» **Available records**:

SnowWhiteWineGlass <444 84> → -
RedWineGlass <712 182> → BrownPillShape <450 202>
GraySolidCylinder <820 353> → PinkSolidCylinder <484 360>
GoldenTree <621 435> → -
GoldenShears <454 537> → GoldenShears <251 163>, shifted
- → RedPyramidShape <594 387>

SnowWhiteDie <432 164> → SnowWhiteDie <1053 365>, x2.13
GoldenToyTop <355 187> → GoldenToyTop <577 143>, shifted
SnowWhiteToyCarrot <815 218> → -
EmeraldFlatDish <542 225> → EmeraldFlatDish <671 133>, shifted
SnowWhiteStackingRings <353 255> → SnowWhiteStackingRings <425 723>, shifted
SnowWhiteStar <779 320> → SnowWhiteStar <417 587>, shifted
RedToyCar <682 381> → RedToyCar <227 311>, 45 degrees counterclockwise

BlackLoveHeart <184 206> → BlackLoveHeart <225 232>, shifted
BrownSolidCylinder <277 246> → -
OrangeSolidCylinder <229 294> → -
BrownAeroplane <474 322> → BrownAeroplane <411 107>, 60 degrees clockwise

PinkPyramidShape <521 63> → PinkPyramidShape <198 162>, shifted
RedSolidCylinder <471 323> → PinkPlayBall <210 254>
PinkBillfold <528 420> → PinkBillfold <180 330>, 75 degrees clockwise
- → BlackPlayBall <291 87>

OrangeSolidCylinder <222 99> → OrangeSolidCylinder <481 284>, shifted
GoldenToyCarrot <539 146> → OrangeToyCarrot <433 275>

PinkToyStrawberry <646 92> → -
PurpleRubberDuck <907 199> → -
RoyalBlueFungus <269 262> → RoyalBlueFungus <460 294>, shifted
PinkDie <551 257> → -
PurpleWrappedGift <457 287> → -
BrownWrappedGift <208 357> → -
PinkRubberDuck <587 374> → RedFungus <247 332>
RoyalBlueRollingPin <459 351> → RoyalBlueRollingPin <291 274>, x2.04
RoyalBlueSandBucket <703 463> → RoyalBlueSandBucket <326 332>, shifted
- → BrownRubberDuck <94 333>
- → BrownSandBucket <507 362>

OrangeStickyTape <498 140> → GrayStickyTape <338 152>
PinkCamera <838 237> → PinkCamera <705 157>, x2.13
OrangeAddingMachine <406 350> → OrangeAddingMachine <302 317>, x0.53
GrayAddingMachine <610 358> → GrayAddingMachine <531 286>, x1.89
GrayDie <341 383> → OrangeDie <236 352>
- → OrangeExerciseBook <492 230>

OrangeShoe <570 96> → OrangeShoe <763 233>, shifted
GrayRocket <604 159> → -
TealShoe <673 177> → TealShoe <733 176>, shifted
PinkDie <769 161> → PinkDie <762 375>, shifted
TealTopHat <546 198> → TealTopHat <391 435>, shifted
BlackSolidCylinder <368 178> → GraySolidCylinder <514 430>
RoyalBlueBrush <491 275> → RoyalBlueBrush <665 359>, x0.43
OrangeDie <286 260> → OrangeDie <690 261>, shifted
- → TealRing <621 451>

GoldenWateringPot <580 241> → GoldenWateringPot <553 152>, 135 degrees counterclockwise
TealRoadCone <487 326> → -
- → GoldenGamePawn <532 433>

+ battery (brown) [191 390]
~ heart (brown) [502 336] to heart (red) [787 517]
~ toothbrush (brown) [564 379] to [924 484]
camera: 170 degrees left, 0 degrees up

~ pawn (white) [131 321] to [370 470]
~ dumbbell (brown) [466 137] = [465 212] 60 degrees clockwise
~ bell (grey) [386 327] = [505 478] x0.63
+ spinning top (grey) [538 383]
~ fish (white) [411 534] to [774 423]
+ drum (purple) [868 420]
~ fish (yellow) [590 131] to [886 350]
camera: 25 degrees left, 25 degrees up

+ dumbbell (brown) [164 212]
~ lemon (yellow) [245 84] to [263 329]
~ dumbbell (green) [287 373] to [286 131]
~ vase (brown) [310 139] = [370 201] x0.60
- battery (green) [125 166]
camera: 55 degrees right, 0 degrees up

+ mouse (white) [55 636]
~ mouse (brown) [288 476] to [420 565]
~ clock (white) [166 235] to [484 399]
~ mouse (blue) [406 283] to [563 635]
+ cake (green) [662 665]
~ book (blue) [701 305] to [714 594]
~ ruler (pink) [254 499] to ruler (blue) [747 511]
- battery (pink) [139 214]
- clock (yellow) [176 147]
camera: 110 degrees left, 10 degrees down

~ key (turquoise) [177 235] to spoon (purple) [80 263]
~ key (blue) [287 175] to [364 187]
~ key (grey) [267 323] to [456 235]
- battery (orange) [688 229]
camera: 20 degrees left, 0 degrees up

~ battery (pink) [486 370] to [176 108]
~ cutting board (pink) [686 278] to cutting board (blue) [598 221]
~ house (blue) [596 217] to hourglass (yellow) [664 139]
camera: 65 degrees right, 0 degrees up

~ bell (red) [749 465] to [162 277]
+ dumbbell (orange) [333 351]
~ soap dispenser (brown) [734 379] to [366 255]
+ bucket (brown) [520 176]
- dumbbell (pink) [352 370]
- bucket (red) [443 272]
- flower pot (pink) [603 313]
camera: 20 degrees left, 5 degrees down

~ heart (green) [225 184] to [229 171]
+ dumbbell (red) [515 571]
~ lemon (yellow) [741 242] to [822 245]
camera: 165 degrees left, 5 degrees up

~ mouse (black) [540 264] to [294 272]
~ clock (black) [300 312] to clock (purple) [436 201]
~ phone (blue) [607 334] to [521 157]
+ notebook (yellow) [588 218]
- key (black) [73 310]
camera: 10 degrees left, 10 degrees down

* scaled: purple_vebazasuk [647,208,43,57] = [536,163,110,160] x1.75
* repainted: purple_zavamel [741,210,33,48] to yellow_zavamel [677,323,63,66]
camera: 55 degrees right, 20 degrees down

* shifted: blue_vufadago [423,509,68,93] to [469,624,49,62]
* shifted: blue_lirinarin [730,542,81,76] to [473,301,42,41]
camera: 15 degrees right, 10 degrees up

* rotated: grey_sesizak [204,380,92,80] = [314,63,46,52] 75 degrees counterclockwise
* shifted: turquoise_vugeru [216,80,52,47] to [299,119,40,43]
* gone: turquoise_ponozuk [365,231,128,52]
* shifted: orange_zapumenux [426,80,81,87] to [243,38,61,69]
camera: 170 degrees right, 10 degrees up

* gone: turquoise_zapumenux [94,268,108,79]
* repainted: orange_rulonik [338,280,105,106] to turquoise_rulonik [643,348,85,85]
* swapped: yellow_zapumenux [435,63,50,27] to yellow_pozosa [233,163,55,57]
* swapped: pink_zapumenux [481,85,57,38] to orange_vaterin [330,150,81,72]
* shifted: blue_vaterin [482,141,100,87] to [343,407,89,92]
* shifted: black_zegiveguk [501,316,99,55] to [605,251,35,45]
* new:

» **Work to complete**:
Reproduce only the lines from the top of the material through the one bearing "GoldenShears <454 537>", each exactly as it stands.

» **Completed exercise**:
SnowWhiteWineGlass <444 84> → -
RedWineGlass <712 182> → BrownPillShape <450 202>
GraySolidCylinder <820 353> → PinkSolidCylinder <484 360>
GoldenTree <621 435> → -
GoldenShears <454 537> → GoldenShears <251 163>, shifted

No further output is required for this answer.